▶ **Exercise objective**:
Reproduce the lines below word for word, omitting the pictures.

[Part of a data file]

━━━━

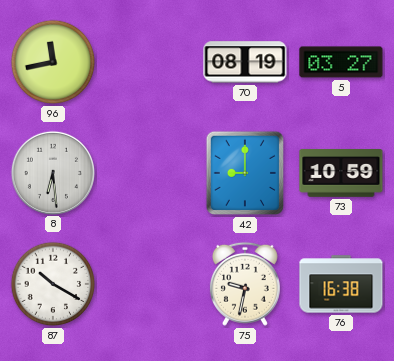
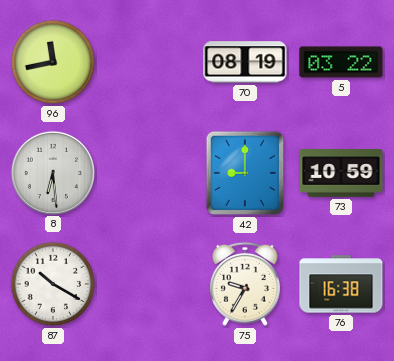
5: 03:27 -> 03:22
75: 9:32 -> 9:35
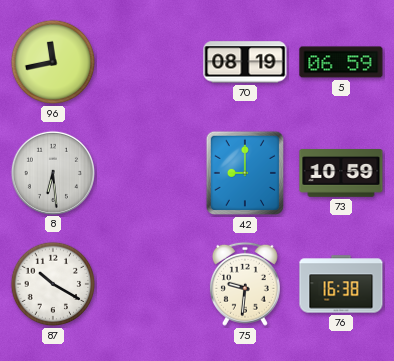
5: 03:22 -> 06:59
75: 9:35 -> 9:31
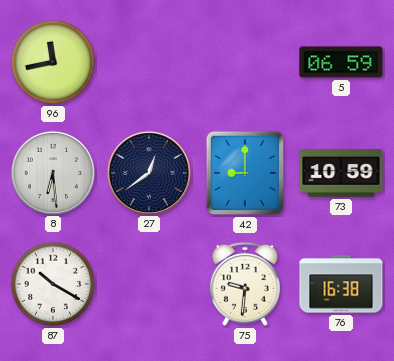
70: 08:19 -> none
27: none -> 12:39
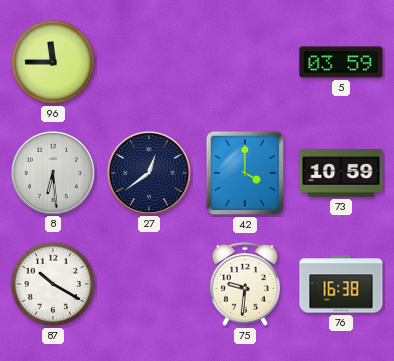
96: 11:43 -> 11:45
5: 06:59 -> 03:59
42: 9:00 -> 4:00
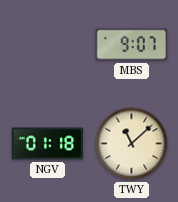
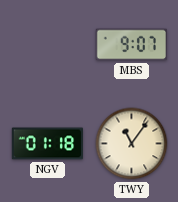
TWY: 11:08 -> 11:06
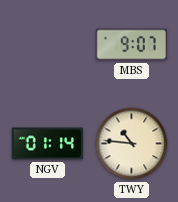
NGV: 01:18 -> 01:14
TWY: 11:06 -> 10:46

━━━━

▶ **Reply**:
5: 03:27 -> 03:22
75: 9:32 -> 9:35
5: 03:22 -> 06:59
75: 9:35 -> 9:31
70: 08:19 -> none
27: none -> 12:39
96: 11:43 -> 11:45
5: 06:59 -> 03:59
42: 9:00 -> 4:00
TWY: 11:08 -> 11:06
NGV: 01:18 -> 01:14
TWY: 11:06 -> 10:46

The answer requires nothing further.